• PROBLEM TO SOLVE: Going through the entries below, copy out each line that contains "moved".

• RECORDS SHOWN:
----------------------------------------
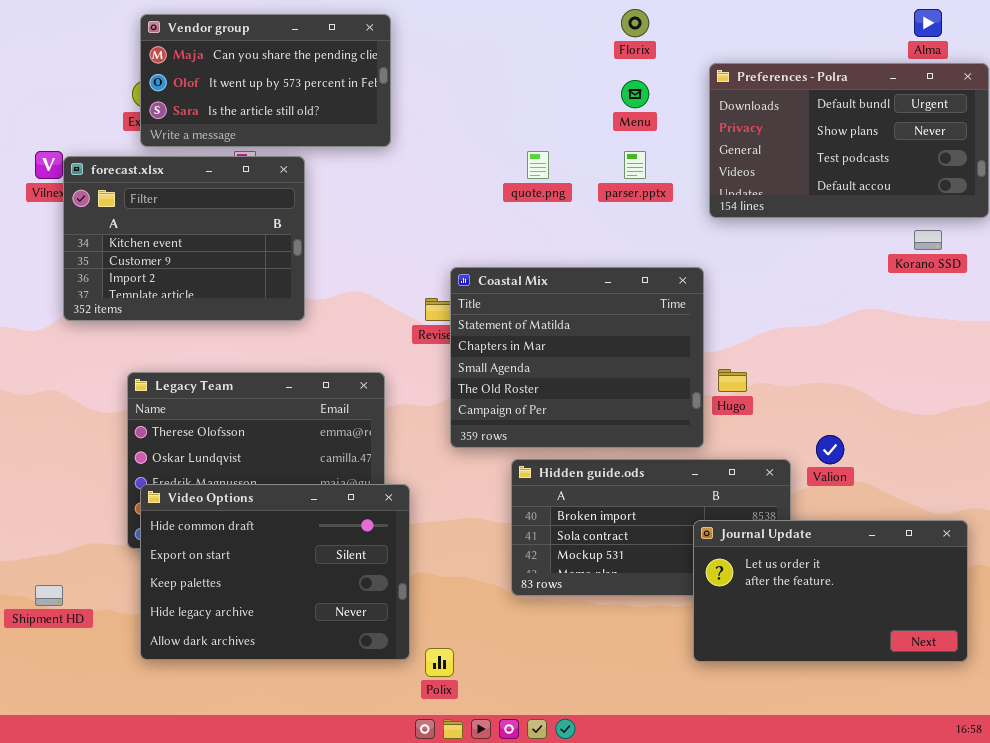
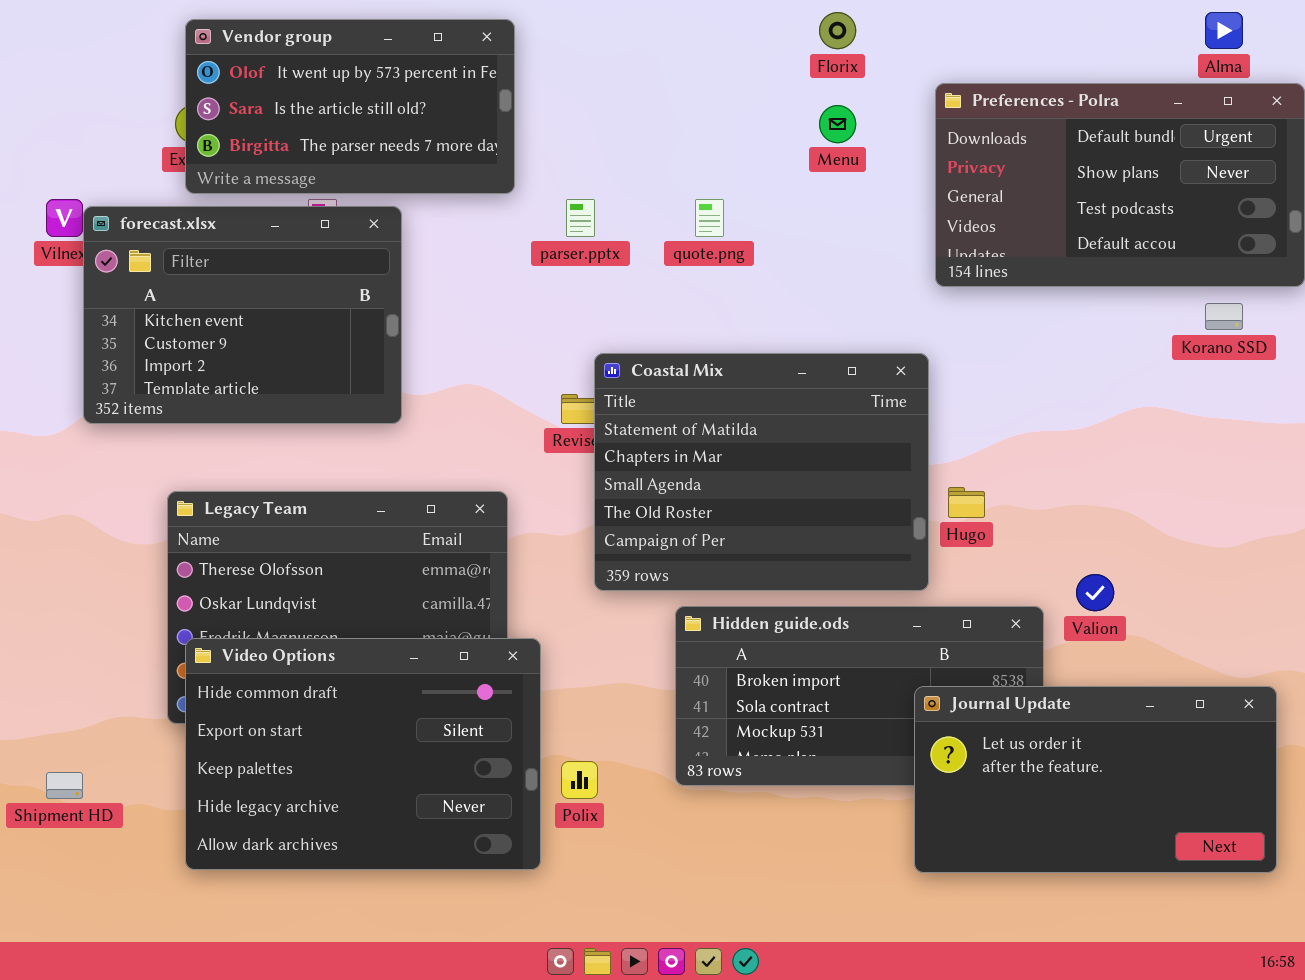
Vendor group: [140,14,391,147] -> [185,19,515,194], scrolled down 1 row
parser.pptx: [624,151,646,179] -> [566,199,595,237], moved
Polix: [425,648,454,677] -> [561,761,598,799], moved

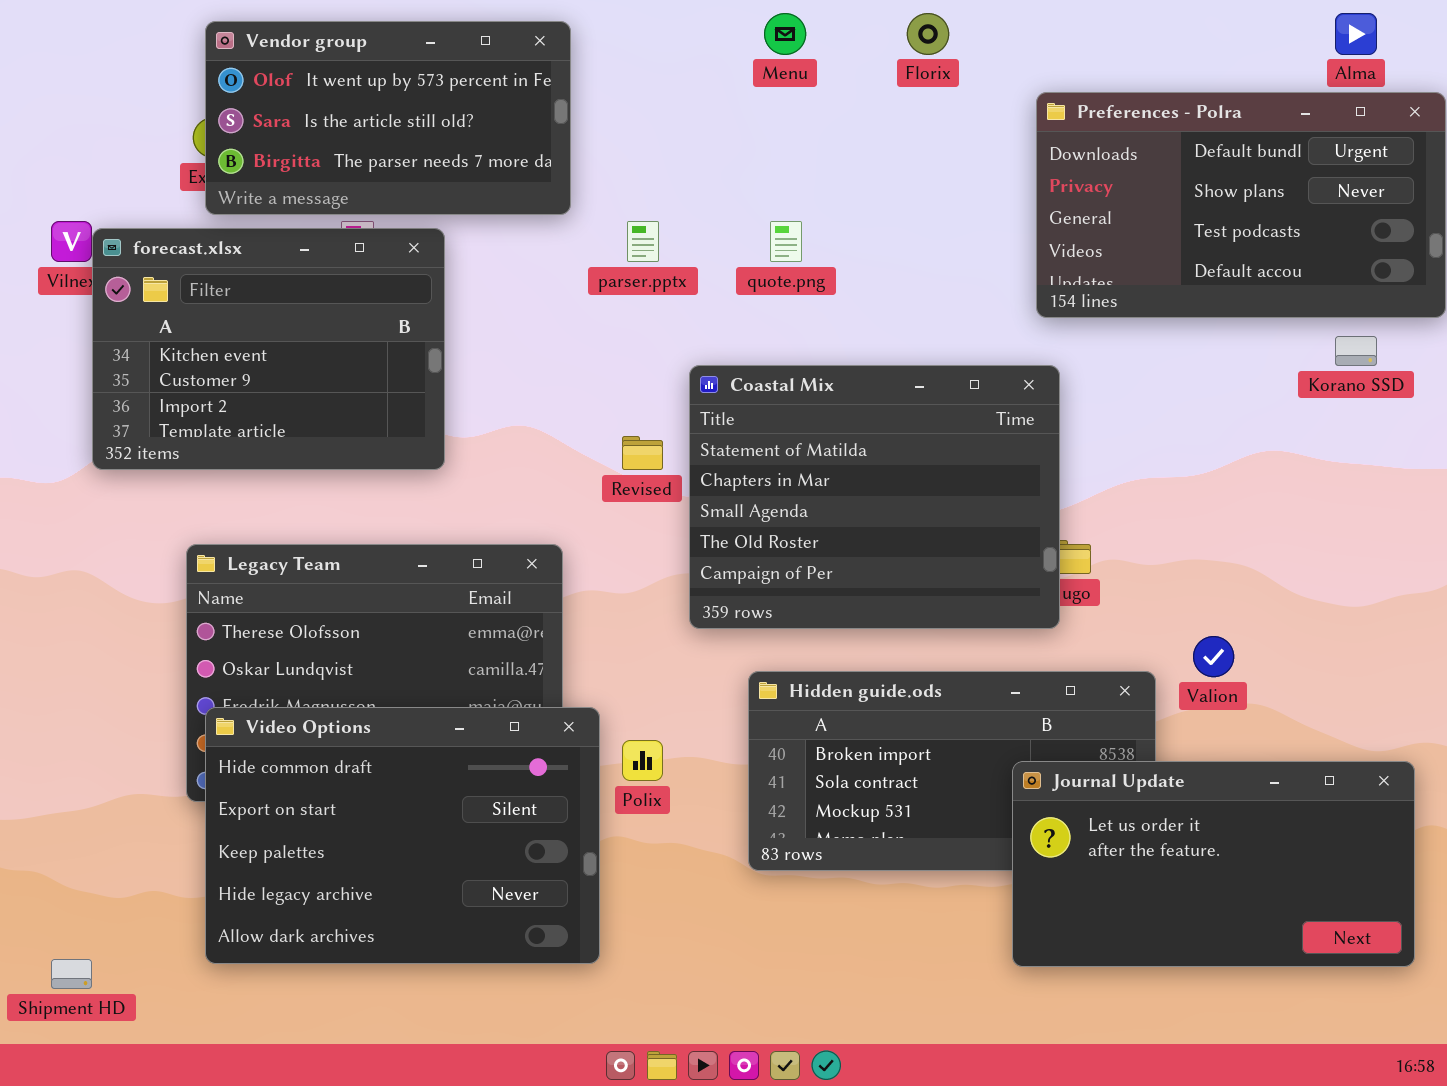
Menu: [819,105,856,143] -> [764,13,806,55], moved
Coastal Mix: [594,353,929,591] -> [689,365,1060,629], moved
Polix: [561,761,598,799] -> [622,740,663,781], moved
Shipment HD: [46,772,83,799] -> [51,959,92,989], moved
----------------------------------------
• OUTPUT BELOW:
parser.pptx: [624,151,646,179] -> [566,199,595,237], moved
Polix: [425,648,454,677] -> [561,761,598,799], moved
Menu: [819,105,856,143] -> [764,13,806,55], moved
Coastal Mix: [594,353,929,591] -> [689,365,1060,629], moved
Polix: [561,761,598,799] -> [622,740,663,781], moved
Shipment HD: [46,772,83,799] -> [51,959,92,989], moved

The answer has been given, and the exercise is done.